++++ Input data ++++

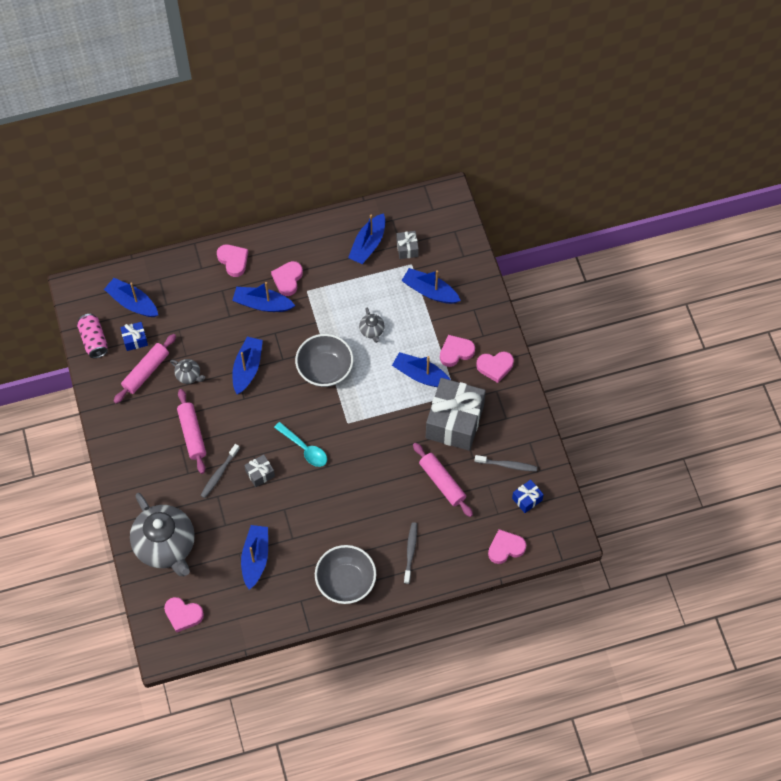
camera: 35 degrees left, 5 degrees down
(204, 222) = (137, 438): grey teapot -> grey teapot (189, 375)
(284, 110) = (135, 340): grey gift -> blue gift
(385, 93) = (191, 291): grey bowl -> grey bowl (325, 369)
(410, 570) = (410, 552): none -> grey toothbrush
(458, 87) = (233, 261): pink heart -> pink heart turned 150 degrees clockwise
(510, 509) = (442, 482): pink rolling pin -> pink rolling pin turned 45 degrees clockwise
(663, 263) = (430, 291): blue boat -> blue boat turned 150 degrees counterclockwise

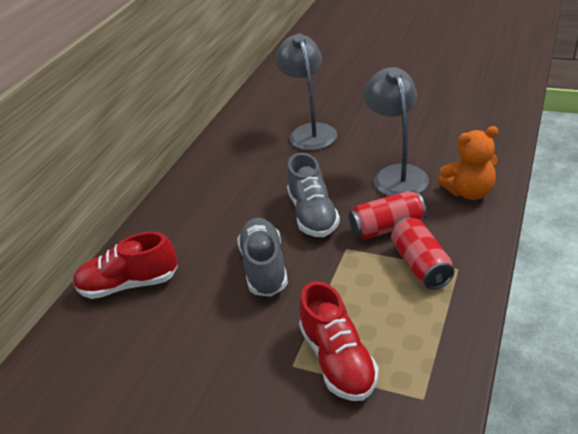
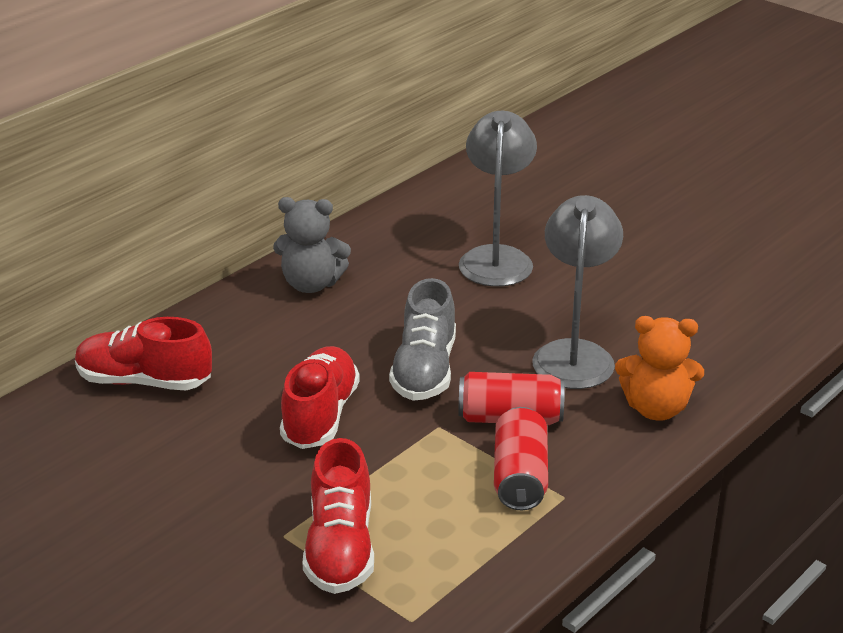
camera: 15 degrees right, 5 degrees down
(206, 182) = (311, 284): none -> grey teddy bear
(264, 267) = (320, 415): grey shoe -> red shoe

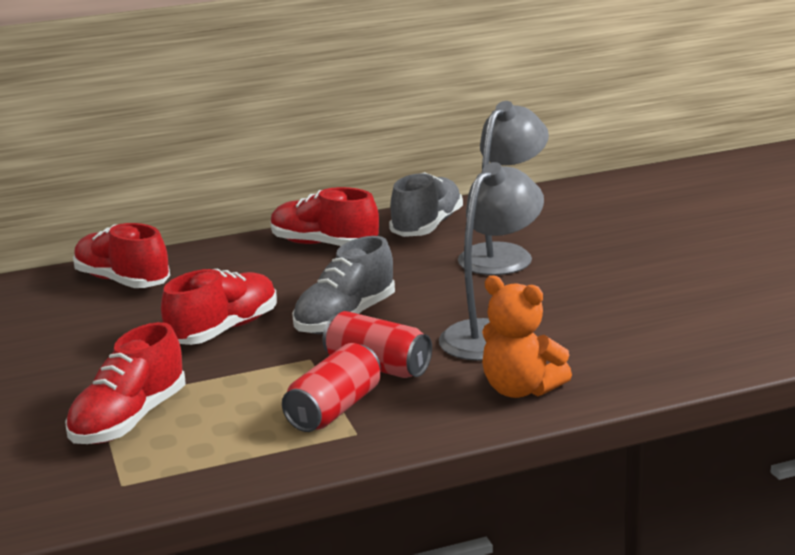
camera: 30 degrees right, 10 degrees down
(311, 284) = (324, 245): grey teddy bear -> red shoe
(391, 238) = (427, 226): none -> grey shoe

++++

## Work instructions
Find the string "right" in the entries above and return each line that holds it.

## Solution to this problem
camera: 15 degrees right, 5 degrees down
camera: 30 degrees right, 10 degrees down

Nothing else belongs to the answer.